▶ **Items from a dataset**

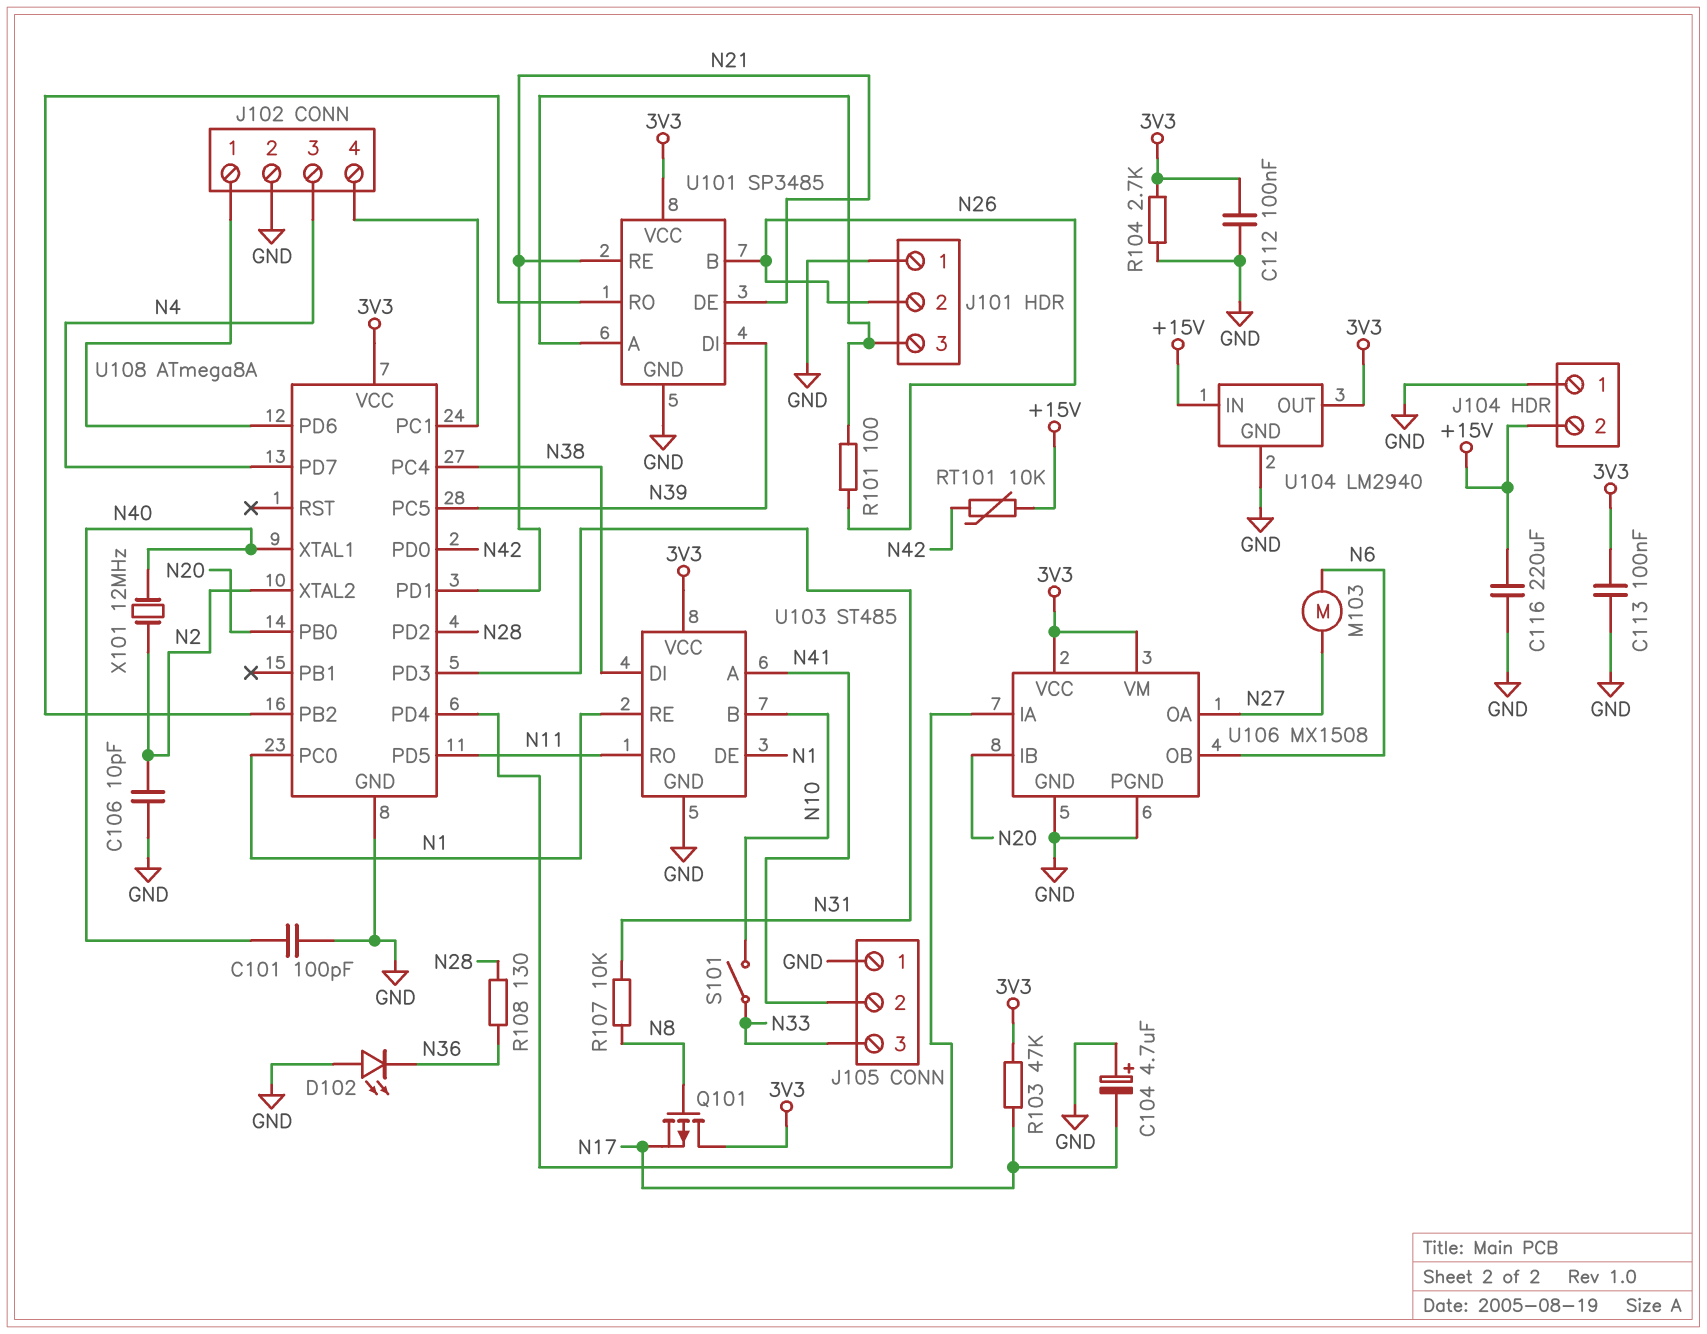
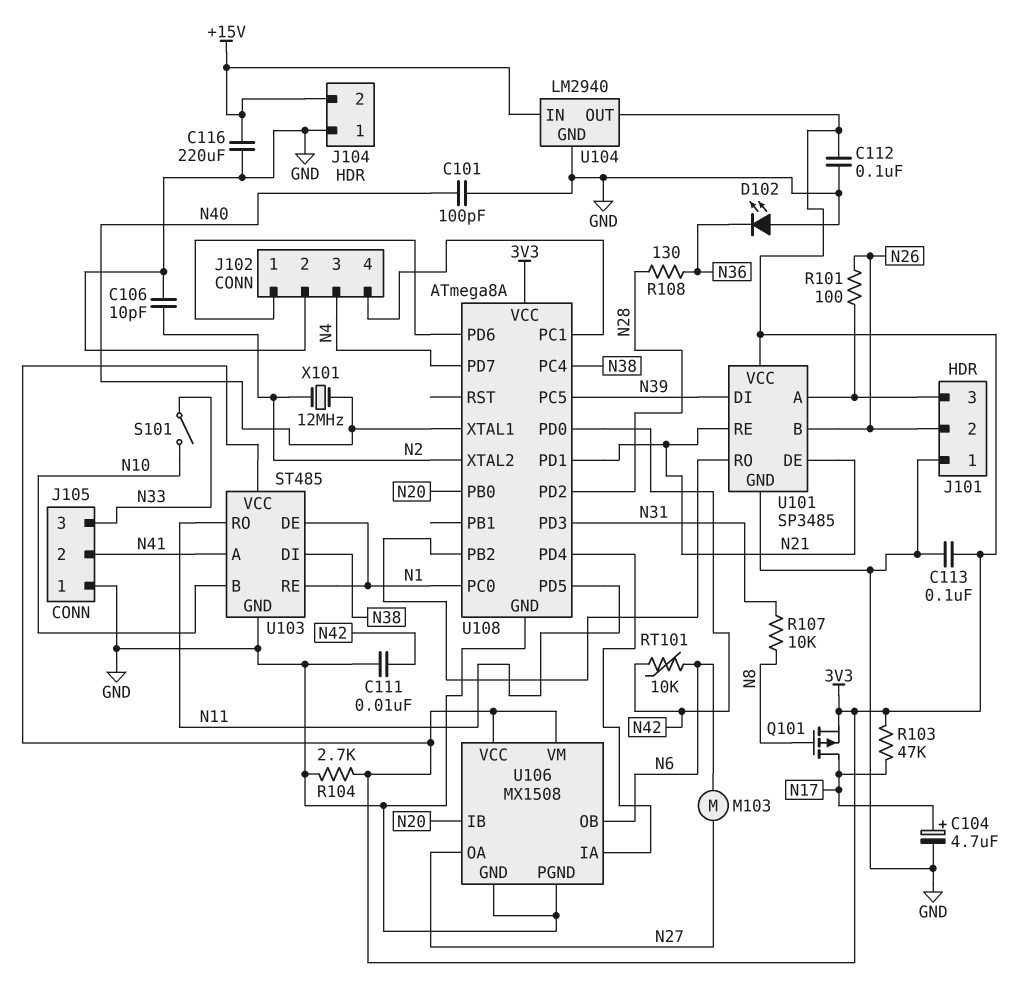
C104: 4.7uF (plus GND, minus N17) -> 4.7uF (plus N17, minus GND)
C111: none -> 10nF (GND, N42)
Q101: PMOS (G N8, D 3V3, S N17) -> PMOS (G N8, D N17, S 3V3)
RT101: 10k (+15V, N42) -> 10k (N6, N42)

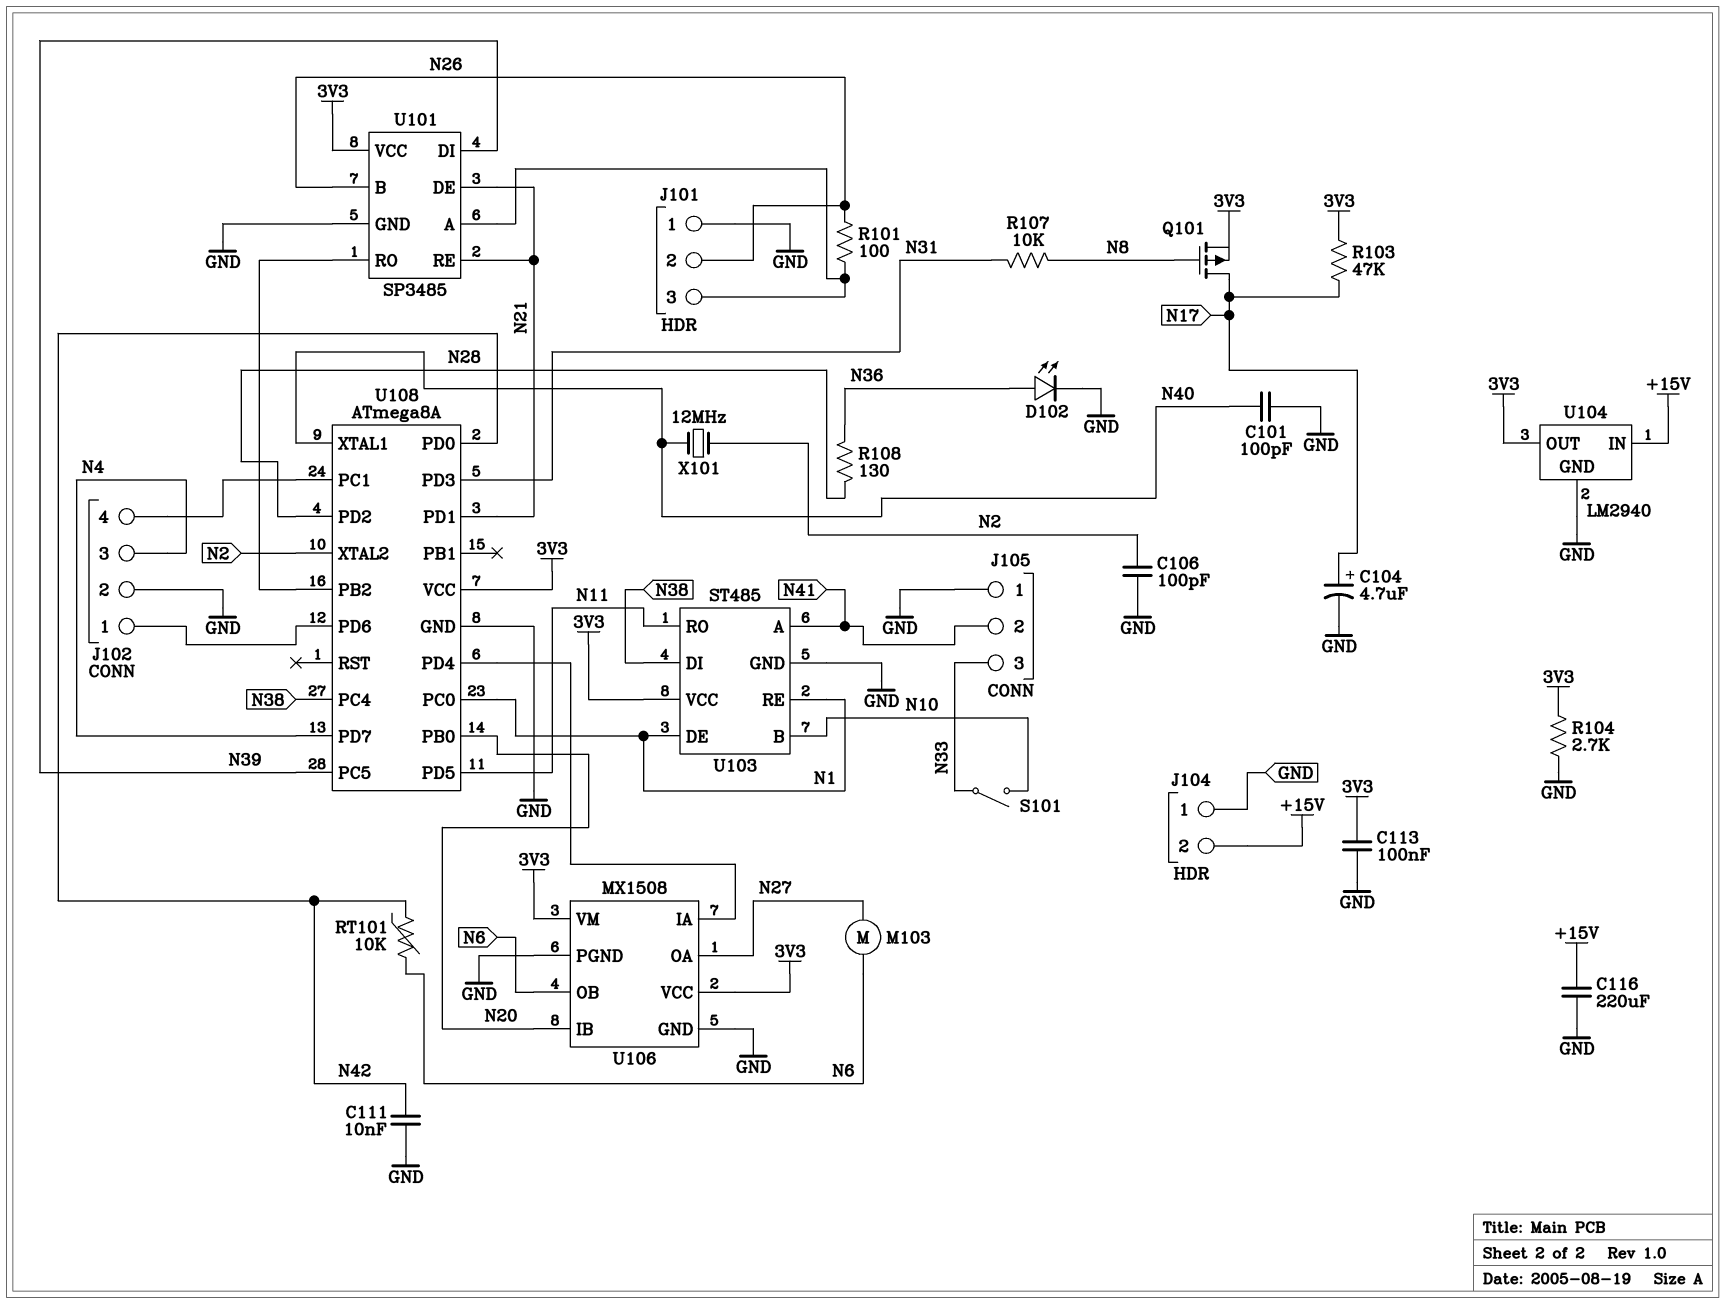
C106: 10pF (GND, N2) -> 100pF (GND, N2)
C112: 100nF (3V3, GND) -> none
D102: LED (A GND, K N36) -> LED (A N36, K GND)

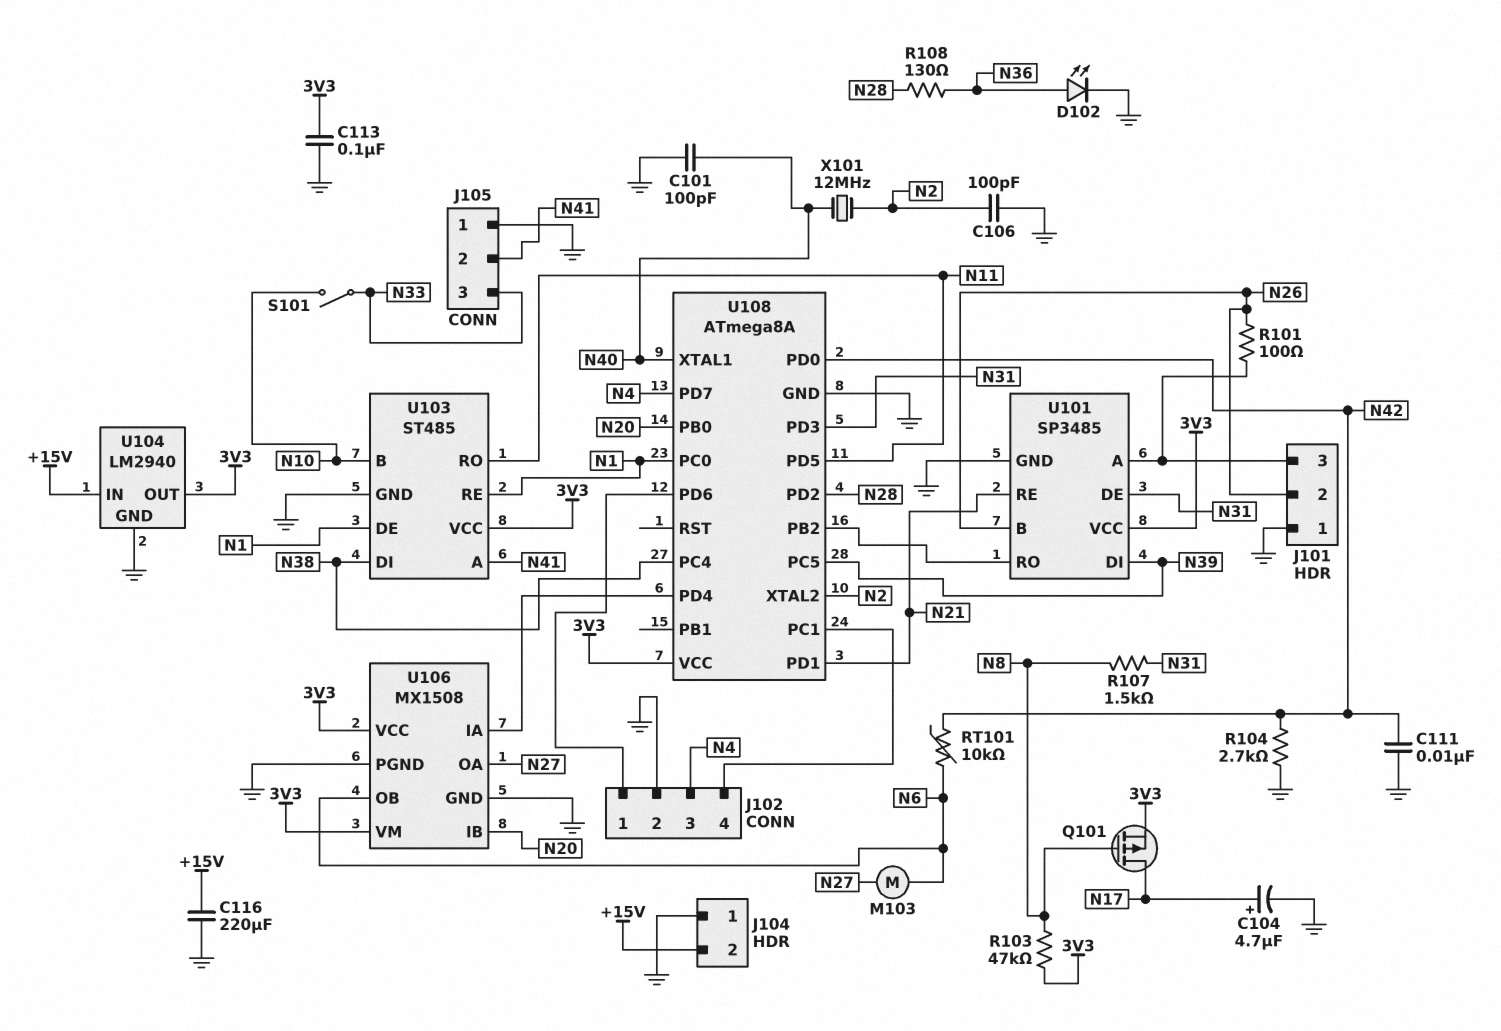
R103: 47k (3V3, N17) -> 47k (3V3, N8)
R104: 2.7k (3V3, GND) -> 2.7k (GND, N42)
R107: 10k (N8, N31) -> 1.5k (N8, N31)
U101 pin DE: N21 -> N31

▶ **Work task**
From the line that contains "C112: 100nF (3V3, GND) -> none" to the final line of the entries, reproduce every line exactly, both ends included. Leave out all pictures.

▶ **Task solution**
C112: 100nF (3V3, GND) -> none
D102: LED (A GND, K N36) -> LED (A N36, K GND)

R103: 47k (3V3, N17) -> 47k (3V3, N8)
R104: 2.7k (3V3, GND) -> 2.7k (GND, N42)
R107: 10k (N8, N31) -> 1.5k (N8, N31)
U101 pin DE: N21 -> N31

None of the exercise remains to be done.